Copy out the line containing "(201, 223) = (237, 92): none" and each line after it, through the last one in the material, exactly as written.
====== DATA SHOWN
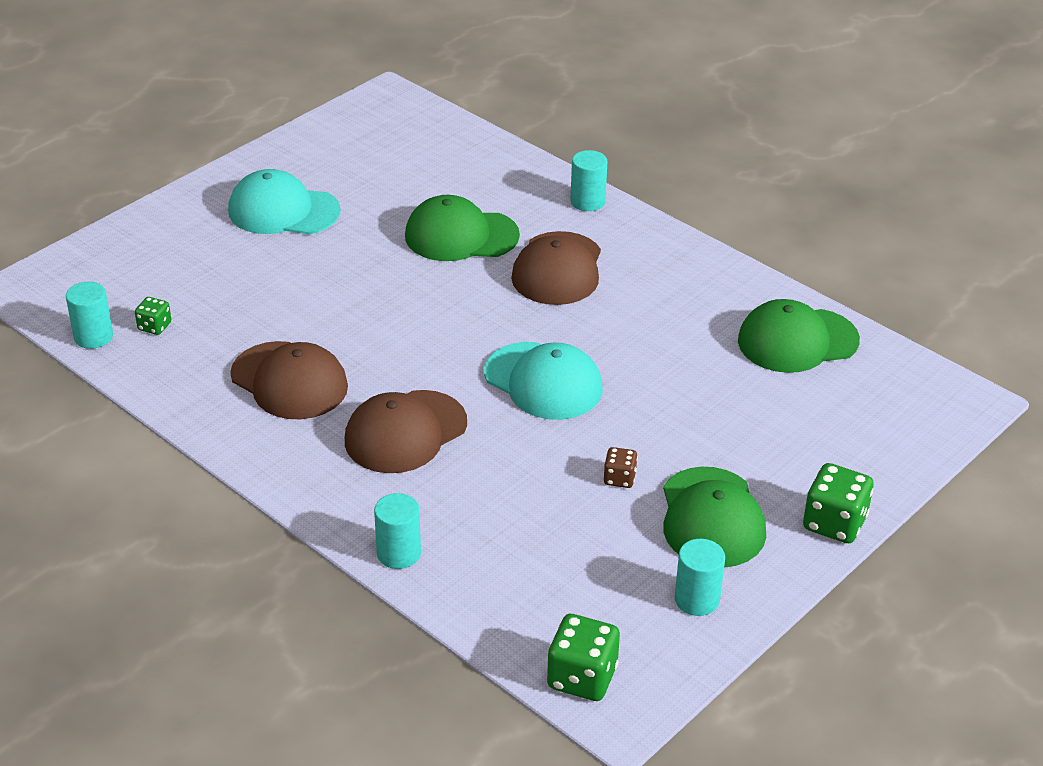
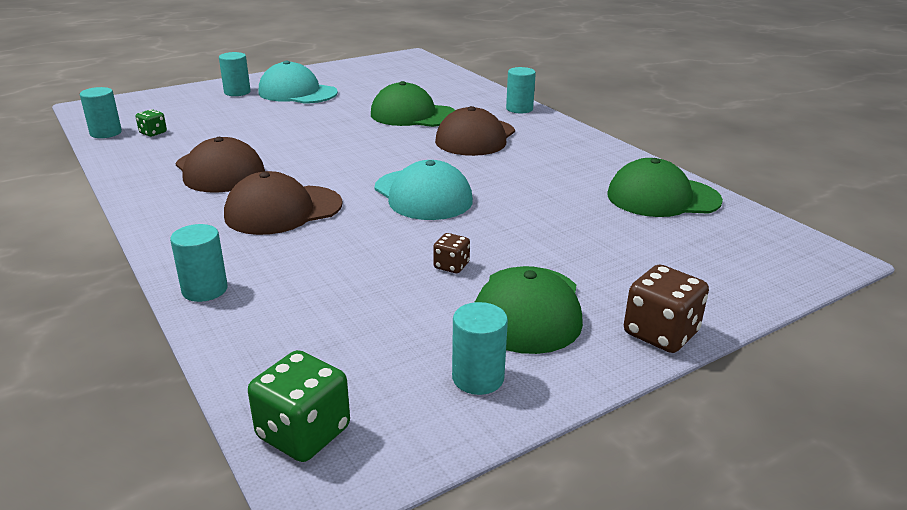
camera: 15 degrees right, 10 degrees down
(201, 223) = (237, 92): none -> turquoise cylinder
(834, 523) = (660, 333): green dice -> brown dice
============
## TASK ANSWER
(201, 223) = (237, 92): none -> turquoise cylinder
(834, 523) = (660, 333): green dice -> brown dice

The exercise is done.